Object change descriptions —
━━━━━━
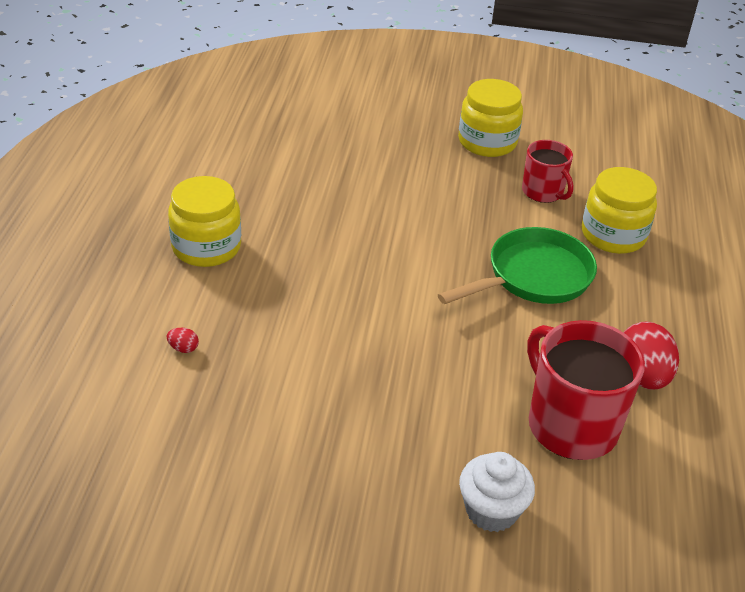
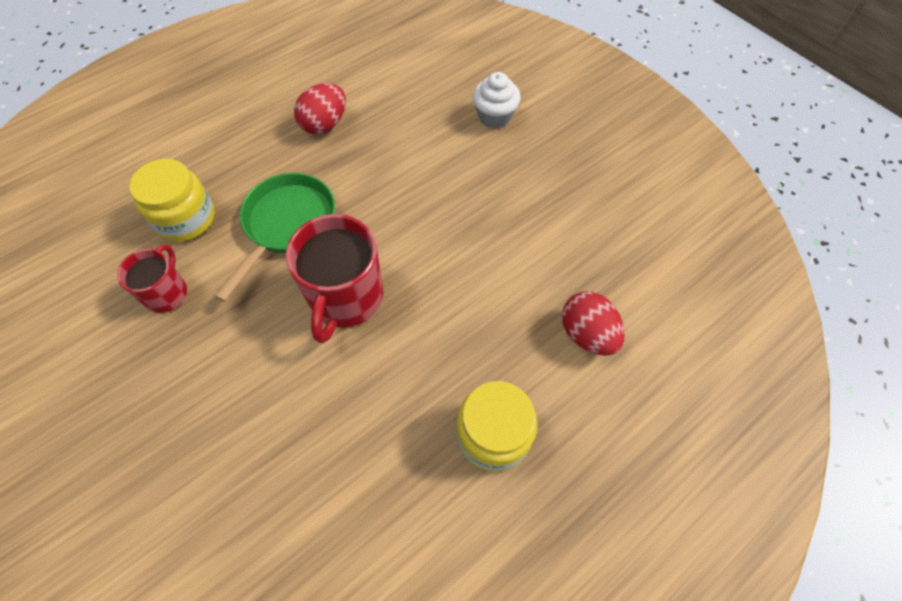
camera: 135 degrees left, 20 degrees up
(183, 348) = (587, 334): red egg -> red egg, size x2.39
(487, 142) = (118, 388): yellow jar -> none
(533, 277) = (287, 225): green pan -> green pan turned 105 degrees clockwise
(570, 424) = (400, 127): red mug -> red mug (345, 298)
━━━━━━
PROBLEM —
Would you transcribe each of the entries exactly, skipping the pictures?

OUTPUT BELOW —
camera: 135 degrees left, 20 degrees up
(183, 348) = (587, 334): red egg -> red egg, size x2.39
(487, 142) = (118, 388): yellow jar -> none
(533, 277) = (287, 225): green pan -> green pan turned 105 degrees clockwise
(570, 424) = (400, 127): red mug -> red mug (345, 298)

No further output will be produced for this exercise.